_WORK REQUEST_
Only lines containing the string "none" belong in the answer; find them in the records and copy them.

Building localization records
▬▬▬▬▬▬▬▬▬▬
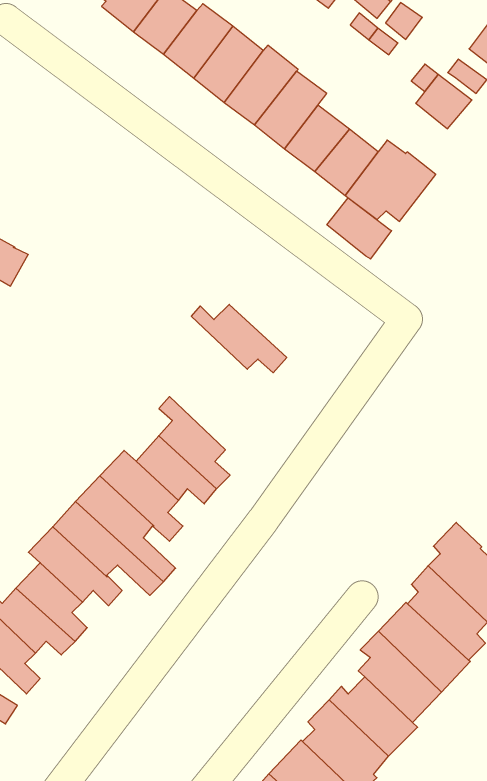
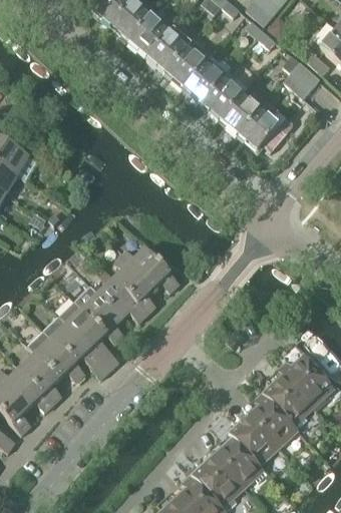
building: [327,198,392,259] -> none
building: [191,304,287,373] -> [121,247,180,292]

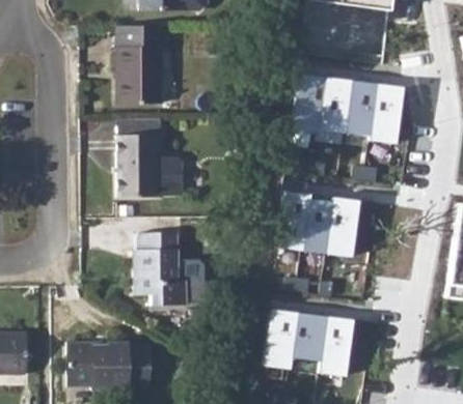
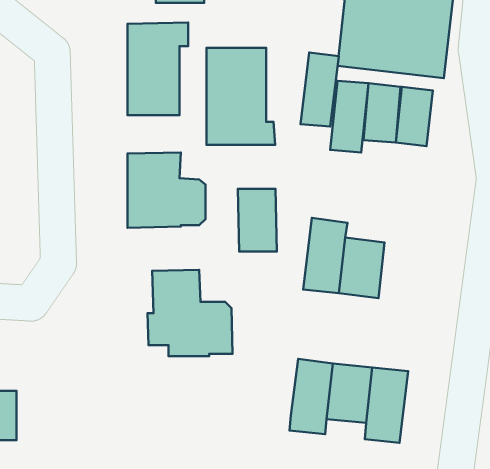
building: none -> [207,48,275,145]
building: [370,82,402,144] -> [300,52,339,127]
building: none -> [238,189,277,251]
building: [330,196,366,259] -> none
building: [70,341,153,388] -> none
▬▬▬▬▬▬▬▬▬▬
_THE COMPLETED TASK_
building: [327,198,392,259] -> none
building: none -> [207,48,275,145]
building: none -> [238,189,277,251]
building: [330,196,366,259] -> none
building: [70,341,153,388] -> none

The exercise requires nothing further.